#### What you are asked to do
Which lines of the material contain the string "kern"? Show each of those lines in full.

---*---

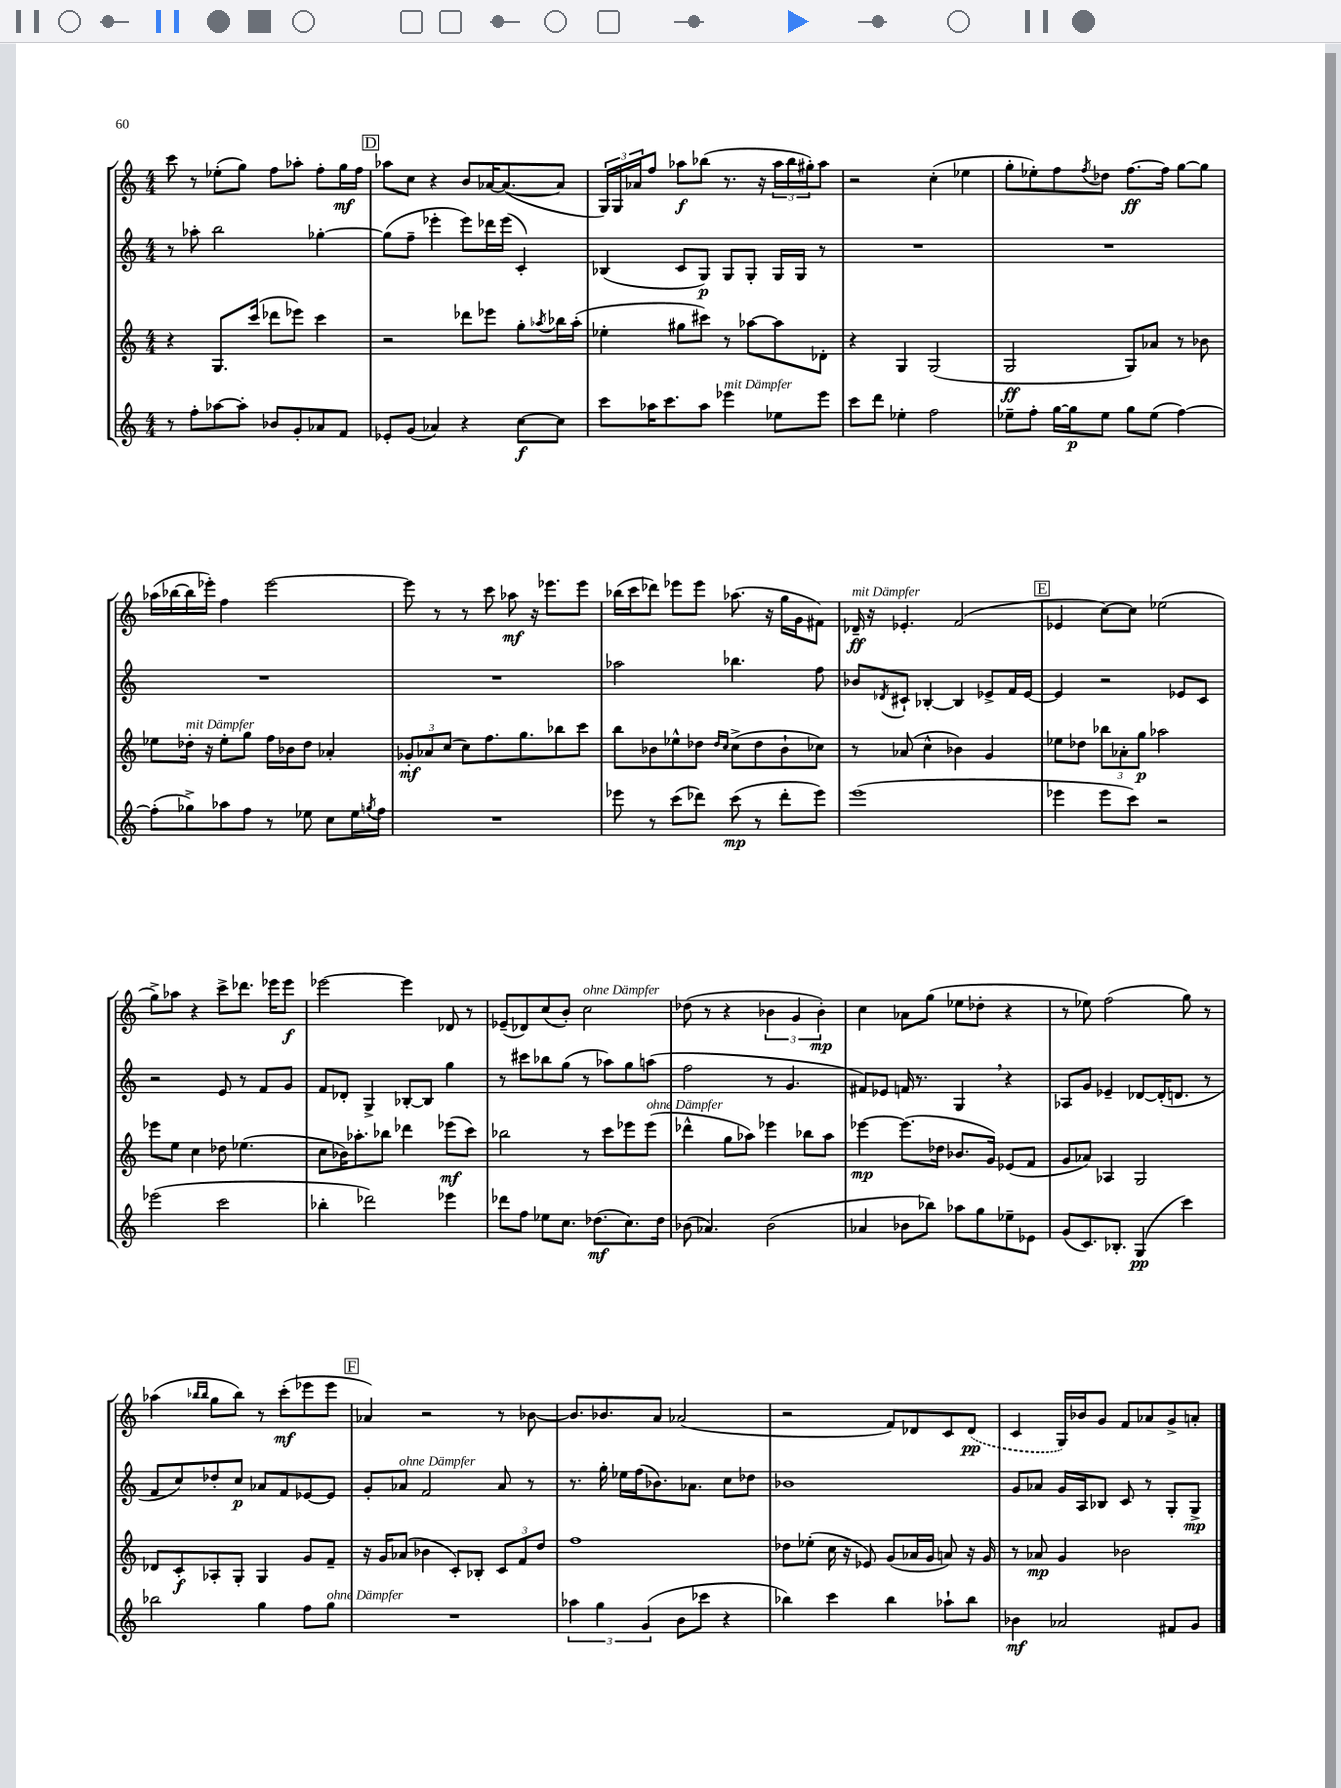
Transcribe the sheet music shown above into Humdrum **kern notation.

**kern	**kern	**kern	**kern
*staff4	*staff3	*staff2	*staff1
*clefG2	*clefG2	*clefG2	*clefG2
*k[]	*k[]	*k[]	*k[]
*M4/4	*M4/4	*M4/4	*M4/4
8r	4r	8r	8ccc
8ff'	.	8aa-'	8r
[8aa-	8.G	2bb	(8ee-'
8aa-']	.	.	8gg)
.	(16ccc	.	.
8b-	8ddd-	.	8ff
8g'	8eee-)	.	8aa-'
8a-	4ccc	[4gg-'	8ff'
8f	.	.	16gg
.	.	.	16ff
=	=	=	=
8e-'	2r	(8gg-]	8aa-
(8g	.	8ff~	8cc
4a-)	.	4eee-'	4r
4r	8ddd-	8eee-)	8b
.	8eee-	16ddd-	[16a-
.	.	(16eee-	(8.a-_
[8cc	8gg'	4c')	.
.	8qaa-	.	.
8cc]	16bb-	.	8a-]
.	(16aa-'	.	.
=	=	=	=
8ccc	4ee-'	(4B-	24G)
.	.	.	24G
.	.	.	24a-
16aa-	.	.	8ff
8.ccc	.	.	.
.	8gg#	8c	8aa-
8aa-	8ccc#)	8G)	(8bb-
4eee-	8r	8G	8.r
.	[8aa-	8G'	.
.	.	.	16r
8ee-	8aa-]	16G	24aa-
.	.	.	24bb-
.	.	16G	.
.	.	.	24gg#')
8eee-	8d-'	8r	8aa-
=	=	=	=
8ccc	4r	1r	2r
8ddd	.	.	.
4ee-'	4G	.	.
2ff	(2G	.	(4cc'
.	.	.	4ee-
=	=	=	=
8ee-~	2G	1r	8gg'
8ff'	.	.	8ee-')
[16gg	.	.	8ff
16gg]	.	.	.
.	.	.	8qff
8ee-	.	.	8dd-
8gg	8G)	.	[8.ff
(8ee-	8a-	.	.
.	.	.	16ff]
[4ff)	8r	.	[8gg
.	8b-	.	8gg]
=	=	=	=
(8ff']	8ee-	1r	(16aa-
.	.	.	[16bb-
8gg-^)	16dd-'	.	16bb-]
.	16r	.	16eee-')
8aa-	8ee-'	.	4ff
8ff	8gg	.	.
8r	16ff	.	[2eee-
.	16b-	.	.
8ee-	8dd-	.	.
8cc	4a-'	.	.
16ee-	.	.	.
8qgg	.	.	.
16ff	.	.	.
=	=	=	=
1r	12g-'	1r	8eee-]
.	12a-	.	.
.	.	.	8r
.	(12cc	.	.
.	8cc)	.	8r
.	8.ff	.	8ccc
.	.	.	8aa-
.	8.gg	.	.
.	.	.	16r
.	.	.	8.eee-
.	8bb-	.	.
.	8ccc	.	8eee-
=	=	=	=
8eee-	8bb	2aa-	(16bb-
.	.	.	16ccc
8r	8b-	.	8ddd-)
(8ccc	8ee-^^	.	8eee-
8ddd-)	8dd-	.	8eee-
.	16qqdd-	.	.
.	16qqcc	.	.
(8ccc	(8cc^	4.bb-	(8.aa-
8r	8dd-	.	.
.	.	.	16r
8ddd-'	8b-`	.	16gg
.	.	.	16g
8eee-)	8cc-)	8ff	8f#)
=	=	=	=
(1eee	8r	8b-	16d-~
.	.	.	16r
.	.	8qd-	.
.	(8a-	8c#`	4.e-'
.	4cc^^	[4B-'	.
.	4b-)	4B-]	(2f
.	4g	8e-^	.
.	.	16f	.
.	.	[16e-	.
=	=	=	=
4eee-	8ee-	4e-]	4e-
.	8dd-	.	.
8eee-	12bb-	2r	[8cc)
.	12a-'	.	.
8ccc)	.	.	8cc]
.	12gg	.	.
2r	2aa-	.	(2ee-
.	.	8e-	.
.	.	8c	.
=	=	=	=
(2eee-	8eee-	2r	8gg^)
.	8ee	.	8aa-
.	4cc	.	4r
2ccc	8dd-	8e	8ccc^
.	(4.ee-	8r	8.ddd-
.	.	8f	.
.	.	.	16eee-
.	.	8g	8eee-
=	=	=	=
4bb-'	8cc	8f	[2eee-
.	16b-)	8d-'	.
.	8.aa-'	.	.
2ddd-)	.	4G^	.
.	8bb-	.	.
.	4ddd-	[8B-'	4eee-]
.	.	8B-]	.
4eee-	(8eee-	4gg	8d-
.	8ccc)	.	8r
=	=	=	=
8ddd-	2bb-	8r	(8e-~
8ff	.	8ccc#	8d-)
8ee-	.	8bb-	(8cc
8.cc	.	(8gg	8b')
.	8r	8r	2cc
(8.dd-	.	.	.
.	8ccc	8aa-)	.
8.cc)	8eee-	8gg	.
.	(8eee-	(8aa	.
16dd-	.	.	.
=	=	=	=
(8b-	4ddd-^^	2ff	(8dd-
4.a-)	.	.	8r
.	8gg	.	4r
.	8aa-)	.	.
(2b-	4eee-	8r	6b-
.	.	4.g	.
.	.	.	6g
.	8bb-	.	.
.	.	.	6b-')
.	8aa-	.	.
=	=	=	=
4a-	[4eee-	8f#)	4cc
.	.	8e-	.
8b-	(8.eee-]	16f	8a-
.	.	8.r	.
8bb-)	.	.	(8gg
.	16dd-	.	.
8aa-	8.b-	4G	8ee-
8gg	.	.	8dd-'
.	16g)	.	.
8ee-~	(8e-	4r	4r
8e-	8f	.	.
=	=	=	=
(8g	8g	8A-	8r
8.c)	8a-)	8g	8ee-)
.	4A-	4e-~	(2ff
8.B-'	.	.	.
(4G	2G	[8d-	.
.	.	(16d-']	.
.	.	8.d	.
4ccc)	.	.	8gg)
.	.	8r	8r
=	=	=	=
2bb-	8d-	8f	(4aa-
.	8c'	8cc)	.
.	.	.	16qqbb-
.	.	.	16qqbb-
.	8A-'	8dd-'	8gg
.	8G'	8cc	8bb-)
4gg	4G	8a-	8r
.	.	8f	(8ccc'
8ff	8g	[8e-	8eee-
8gg	8f~	8e-]	8eee-
=	=	=	=
1r	16r	8g'	4a-)
.	16g	.	.
.	(8a-	8a-	.
.	4b-	2f	2r
.	8c')	.	.
.	8B-'	.	.
.	12c	8a-	8r
.	12f	.	.
.	.	8r	[8b-
.	12dd	.	.
=	=	=	=
6aa-	1ff	8.r	8.b-]
6gg	.	.	.
.	.	16gg'	8.b-
.	.	16ee-	.
.	.	(16ff	.
(6g	.	.	.
.	.	8.b-)	8a
8b	.	.	(2a-
.	.	8.a-	.
8ccc-	.	.	.
4r	.	8cc	.
.	.	8dd-	.
=	=	=	=
4bb-)	8dd-	1b-	2r
.	(8ee-'	.	.
4ccc	16cc	.	.
.	16r	.	.
.	8e-)	.	.
4bb-	(8g	.	8f)
.	16a-	.	8d-
.	16g	.	.
8aa-`	8a)	.	8c
8bb-	16r	.	(8d-
.	16g	.	.
=	=	=	=
4b-	8r	8g	4c
.	8a-	8a-	.
2a-	4g	16g	16G)
.	.	16A	16b-
.	.	8B-	8g
.	2b-	8c	8f
.	.	8r	8a-
8f#	.	8G'	8g^
8g	.	8G^	8a'
==	==	==	==
*-	*-	*-	*-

---*---

#### Output of the exercise
Transcribe the sheet music shown above into Humdrum **kern notation.
**kern	**kern	**kern	**kern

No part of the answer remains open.